• _TASK DETAILS_
No line before the one holding "(145, 395) = (464, 621): orange" is to be copied; that line and all after it, through the end of the listing, are returned exactly, minus pictures.

• _STORED DATA_
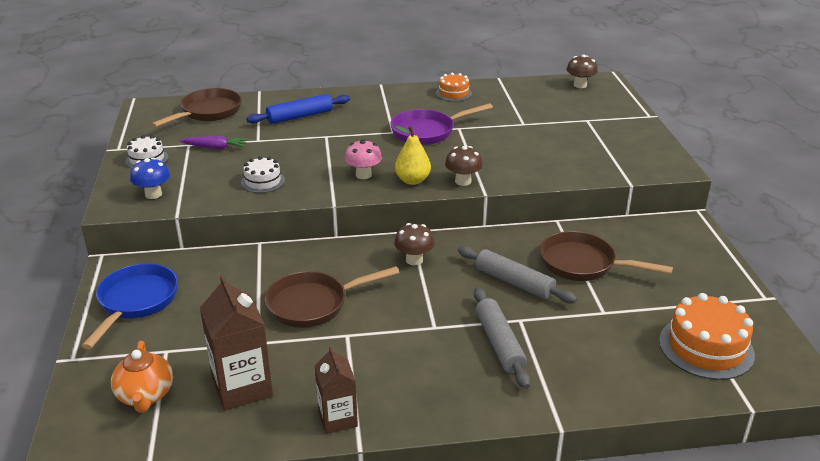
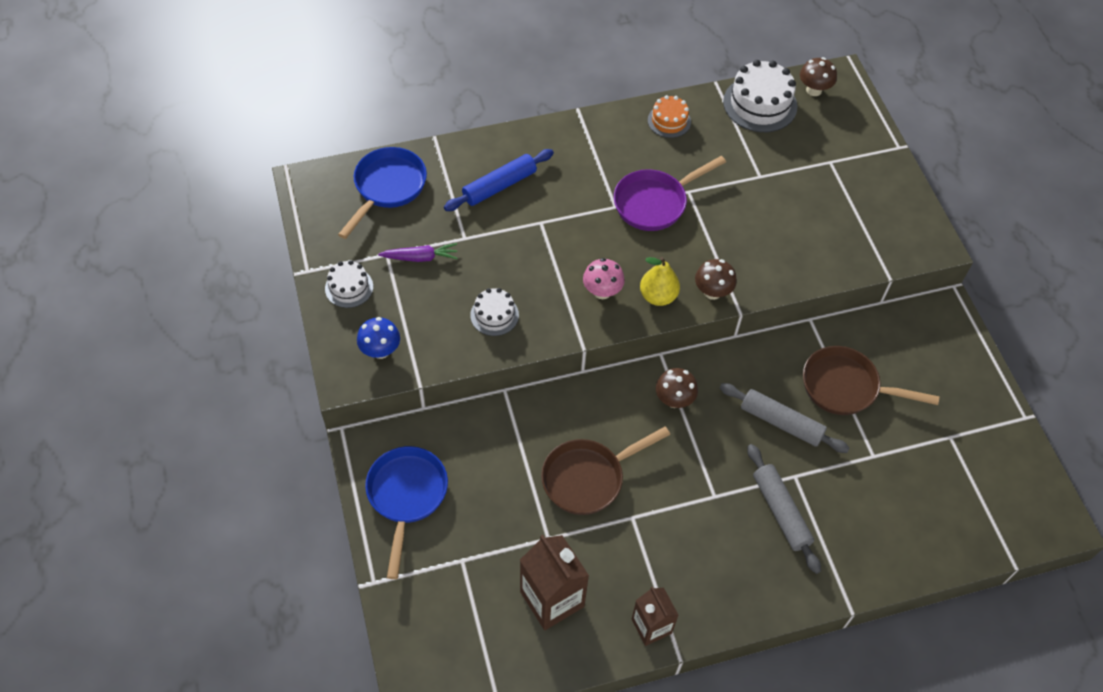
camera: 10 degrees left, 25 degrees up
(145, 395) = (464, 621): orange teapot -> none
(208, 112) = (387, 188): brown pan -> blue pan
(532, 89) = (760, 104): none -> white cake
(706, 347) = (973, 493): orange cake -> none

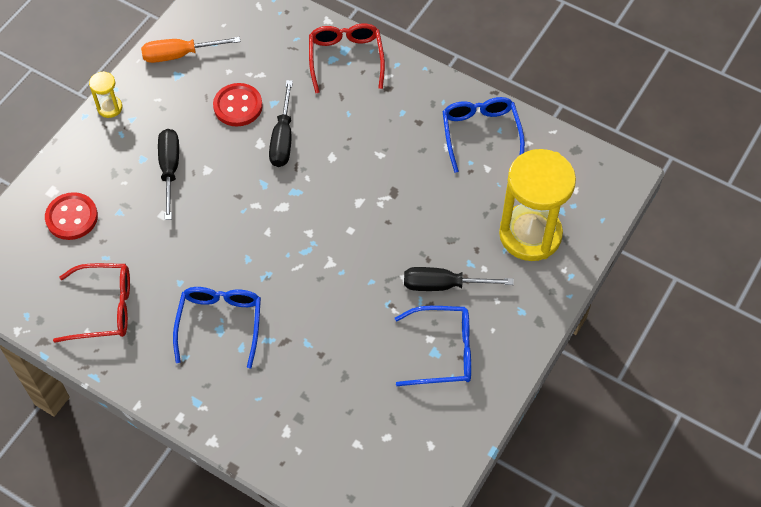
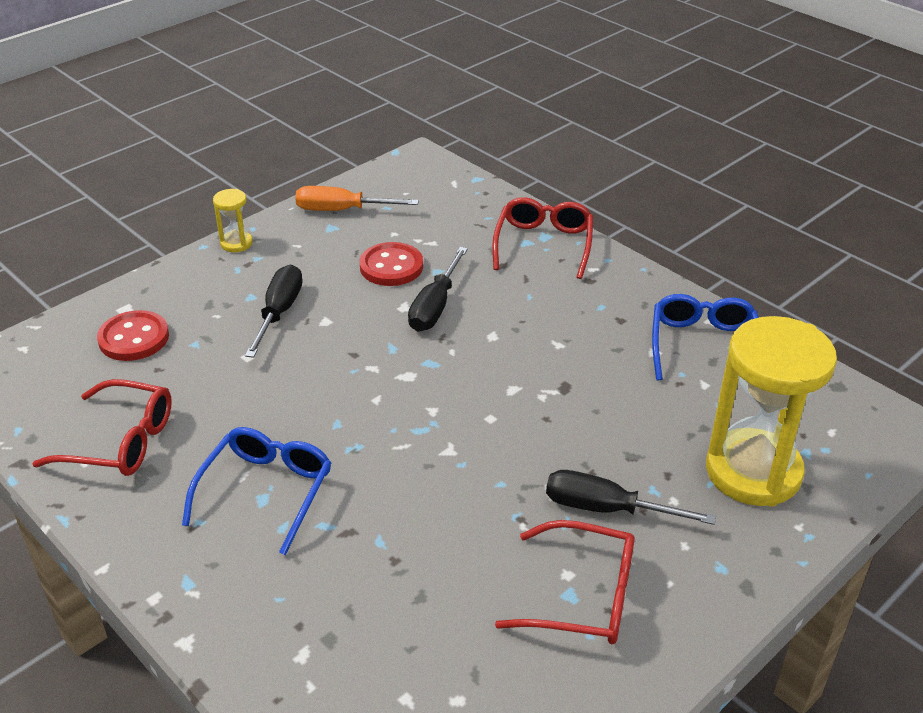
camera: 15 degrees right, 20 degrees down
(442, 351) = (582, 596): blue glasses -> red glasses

• _SOLUTION_
(145, 395) = (464, 621): orange teapot -> none
(208, 112) = (387, 188): brown pan -> blue pan
(532, 89) = (760, 104): none -> white cake
(706, 347) = (973, 493): orange cake -> none

camera: 15 degrees right, 20 degrees down
(442, 351) = (582, 596): blue glasses -> red glasses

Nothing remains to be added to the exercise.